- Task goal: Copy every one of the records below word for word, leaving out the pictures.

- Record list:
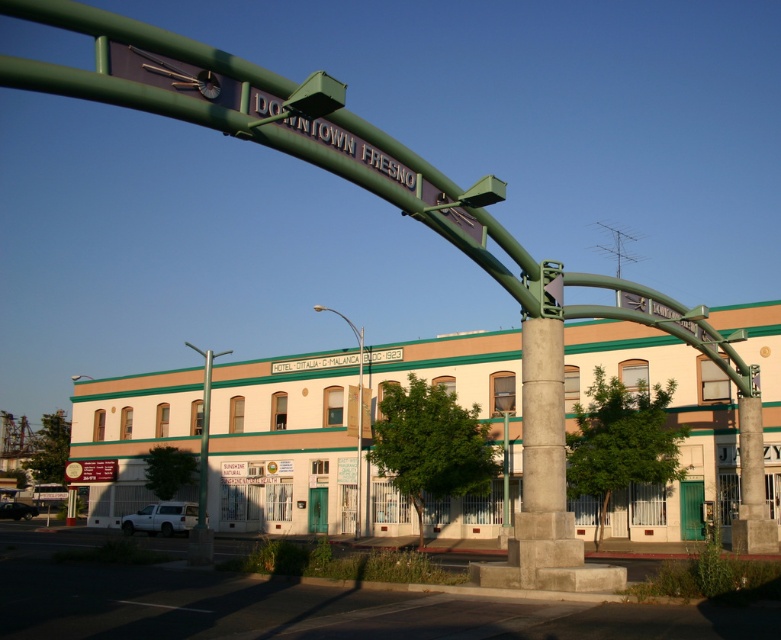
Is metallic pole at center positioned before metallic street light at lower left?

Yes, metallic pole at center is closer to the viewer.

At what (x,y) coordinates should I click in order to perform the action: click on metallic pole at center. Please return your answer as a coordinate pair (x, y). Looking at the image, I should click on pyautogui.click(x=355, y=412).

Who is more forward, (362, 394) or (80, 474)?

Positioned in front is point (362, 394).

Locate an element on the screen. The image size is (781, 640). metallic pole at center is located at coordinates (355, 412).

Between point (202, 438) and point (346, 317), which one is positioned in front?

Point (202, 438) is in front.

In the scene shown: Between green metallic pole at center and metallic pole at center, which one has less height?

Standing shorter between the two is green metallic pole at center.

This screenshot has width=781, height=640. Describe the element at coordinates (202, 474) in the screenshot. I see `green metallic pole at center` at that location.

At what (x,y) coordinates should I click in order to perform the action: click on green metallic pole at center. Please return your answer as a coordinate pair (x, y). The height and width of the screenshot is (640, 781). Looking at the image, I should click on click(202, 474).

Which of these two, green metallic pole at center or metallic street light at lower left, stands taller?

Standing taller between the two is green metallic pole at center.

Which is more to the right, green metallic pole at center or metallic street light at lower left?

green metallic pole at center

Find the location of a particular element. green metallic pole at center is located at coordinates (202, 474).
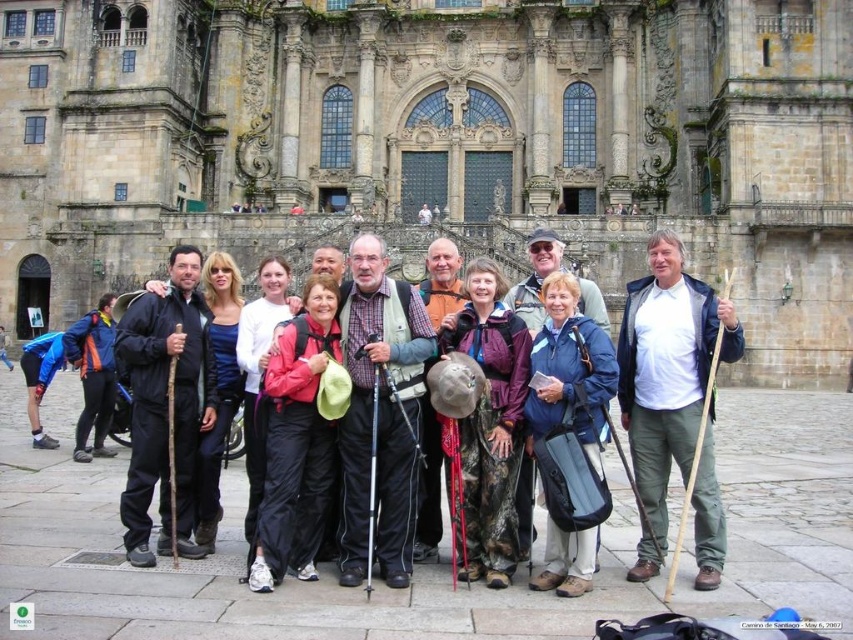
Does black fabric backpack at center appear over camouflage fabric hat at center?

Yes, black fabric backpack at center is above camouflage fabric hat at center.

Does black fabric backpack at center lie in front of camouflage fabric hat at center?

No, it is behind camouflage fabric hat at center.

Describe the element at coordinates (165, 404) in the screenshot. Image resolution: width=853 pixels, height=640 pixels. I see `black fabric backpack at center` at that location.

Image resolution: width=853 pixels, height=640 pixels. Find the location of `black fabric backpack at center`. black fabric backpack at center is located at coordinates (165, 404).

Which is above, stone textured palace at center or camouflage fabric hat at center?

stone textured palace at center

Describe the element at coordinates (437, 145) in the screenshot. The height and width of the screenshot is (640, 853). I see `stone textured palace at center` at that location.

Find the location of a particular element. The width and height of the screenshot is (853, 640). stone textured palace at center is located at coordinates (437, 145).

Is plaid fabric shirt at center further to the viewer compared to matte pink jacket at center?

Yes, it is.

Between plaid fabric shirt at center and matte pink jacket at center, which one has more height?

With more height is plaid fabric shirt at center.

Who is more forward, (369, 385) or (328, 340)?

Point (369, 385) is more forward.

Image resolution: width=853 pixels, height=640 pixels. What are the coordinates of `plaid fabric shirt at center` in the screenshot? It's located at (379, 412).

- Answer for the task:
Is metallic pole at center positioned before metallic street light at lower left?

Yes, metallic pole at center is closer to the viewer.

At what (x,y) coordinates should I click in order to perform the action: click on metallic pole at center. Please return your answer as a coordinate pair (x, y). Looking at the image, I should click on pyautogui.click(x=355, y=412).

Who is more forward, (362, 394) or (80, 474)?

Positioned in front is point (362, 394).

Locate an element on the screen. The image size is (781, 640). metallic pole at center is located at coordinates (355, 412).

Between point (202, 438) and point (346, 317), which one is positioned in front?

Point (202, 438) is in front.

In the scene shown: Between green metallic pole at center and metallic pole at center, which one has less height?

Standing shorter between the two is green metallic pole at center.

This screenshot has width=781, height=640. Describe the element at coordinates (202, 474) in the screenshot. I see `green metallic pole at center` at that location.

At what (x,y) coordinates should I click in order to perform the action: click on green metallic pole at center. Please return your answer as a coordinate pair (x, y). The height and width of the screenshot is (640, 781). Looking at the image, I should click on click(202, 474).

Which of these two, green metallic pole at center or metallic street light at lower left, stands taller?

Standing taller between the two is green metallic pole at center.

Which is more to the right, green metallic pole at center or metallic street light at lower left?

green metallic pole at center

Find the location of a particular element. green metallic pole at center is located at coordinates (202, 474).
Does black fabric backpack at center appear over camouflage fabric hat at center?

Yes, black fabric backpack at center is above camouflage fabric hat at center.

Does black fabric backpack at center lie in front of camouflage fabric hat at center?

No, it is behind camouflage fabric hat at center.

Describe the element at coordinates (165, 404) in the screenshot. Image resolution: width=853 pixels, height=640 pixels. I see `black fabric backpack at center` at that location.

Image resolution: width=853 pixels, height=640 pixels. Find the location of `black fabric backpack at center`. black fabric backpack at center is located at coordinates (165, 404).

Which is above, stone textured palace at center or camouflage fabric hat at center?

stone textured palace at center

Describe the element at coordinates (437, 145) in the screenshot. The height and width of the screenshot is (640, 853). I see `stone textured palace at center` at that location.

Find the location of a particular element. The width and height of the screenshot is (853, 640). stone textured palace at center is located at coordinates (437, 145).

Is plaid fabric shirt at center further to the viewer compared to matte pink jacket at center?

Yes, it is.

Between plaid fabric shirt at center and matte pink jacket at center, which one has more height?

With more height is plaid fabric shirt at center.

Who is more forward, (369, 385) or (328, 340)?

Point (369, 385) is more forward.

Image resolution: width=853 pixels, height=640 pixels. What are the coordinates of `plaid fabric shirt at center` in the screenshot? It's located at (379, 412).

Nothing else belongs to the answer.